[TASK PROMPT] The line that contains "purple mouse: 3 -> 2" marks the start. Please set it down, with every later line of the data, exactly and without pictures.
RECORDED INFORMATION Block Start
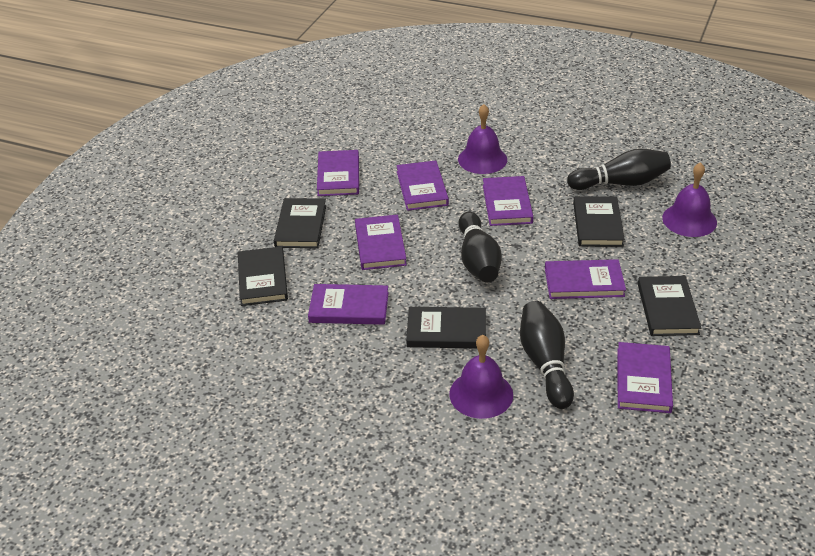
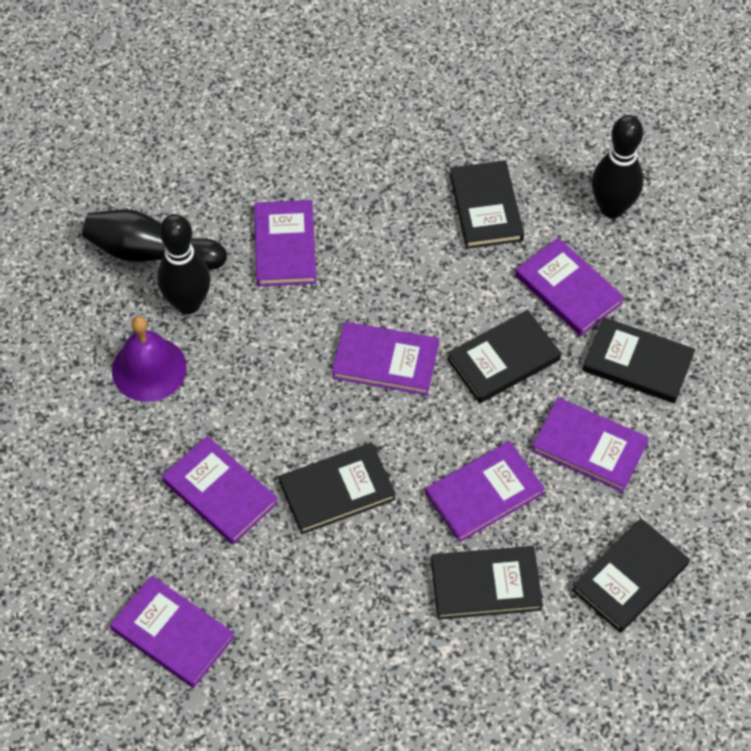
black book: 5 -> 6
purple bell: 3 -> 1

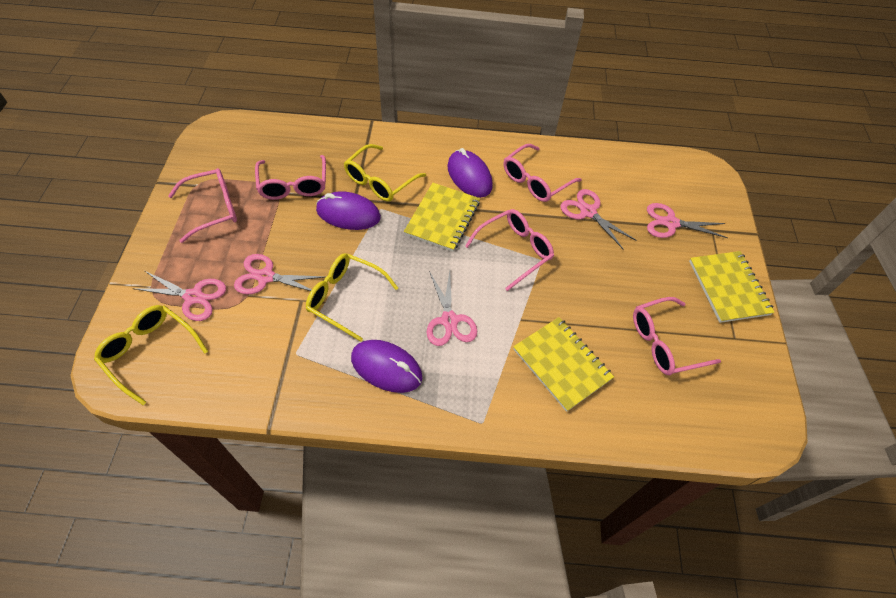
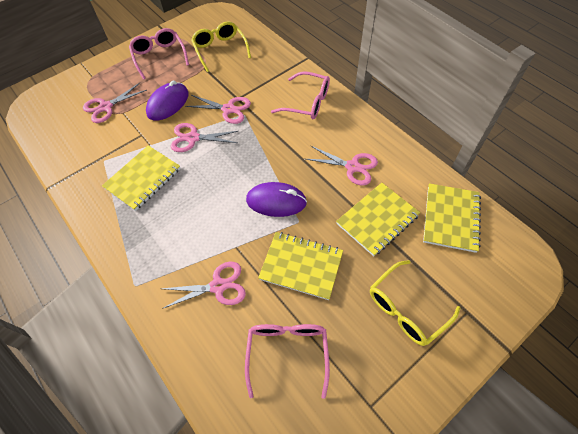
pink glasses: 5 -> 3
purple mouse: 3 -> 2
yellow glasses: 3 -> 2
yellow notebook: 3 -> 4

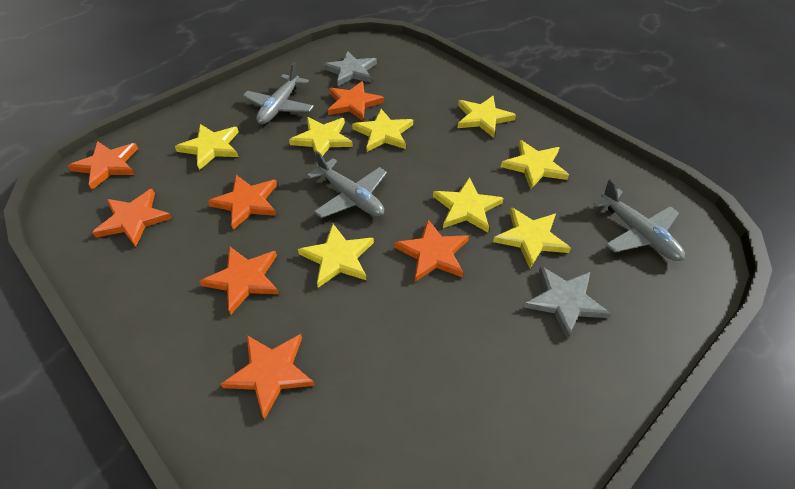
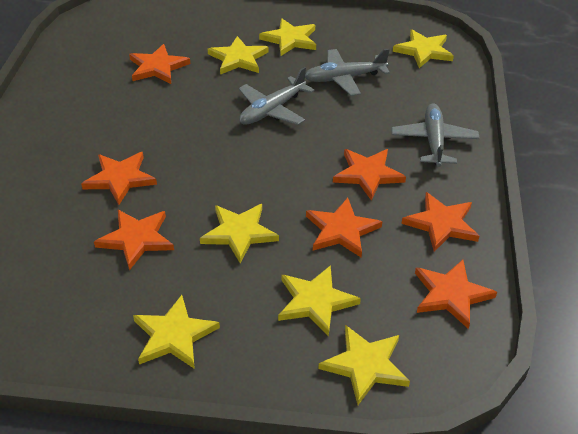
grey star: 2 -> 0
yellow star: 8 -> 7

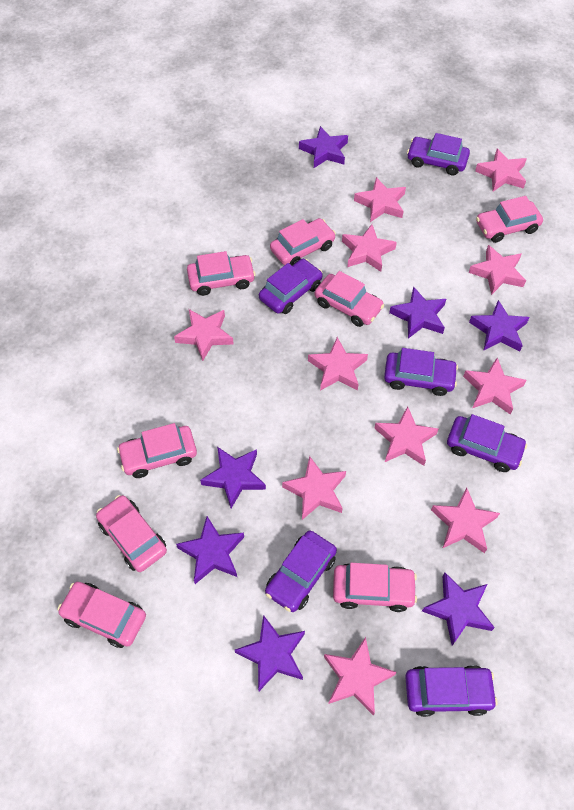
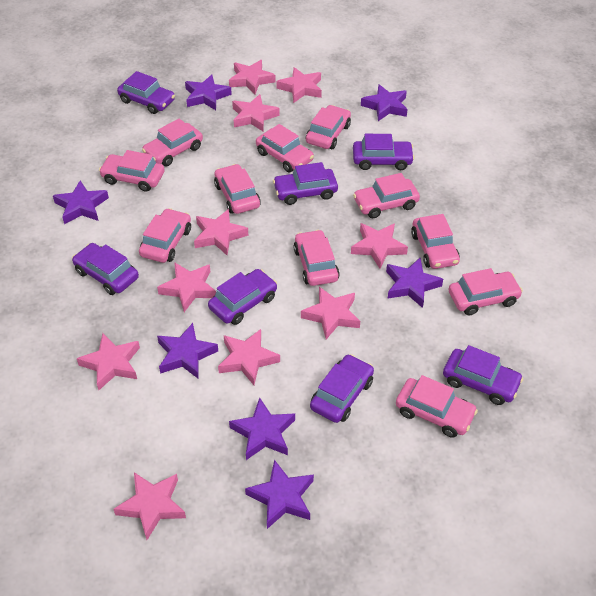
pink car: 8 -> 11
pink star: 11 -> 10
purple car: 6 -> 7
RECORDED INFORMATION Block End
[SOLUTION TO THIS TASK]
purple mouse: 3 -> 2
yellow glasses: 3 -> 2
yellow notebook: 3 -> 4

grey star: 2 -> 0
yellow star: 8 -> 7

pink car: 8 -> 11
pink star: 11 -> 10
purple car: 6 -> 7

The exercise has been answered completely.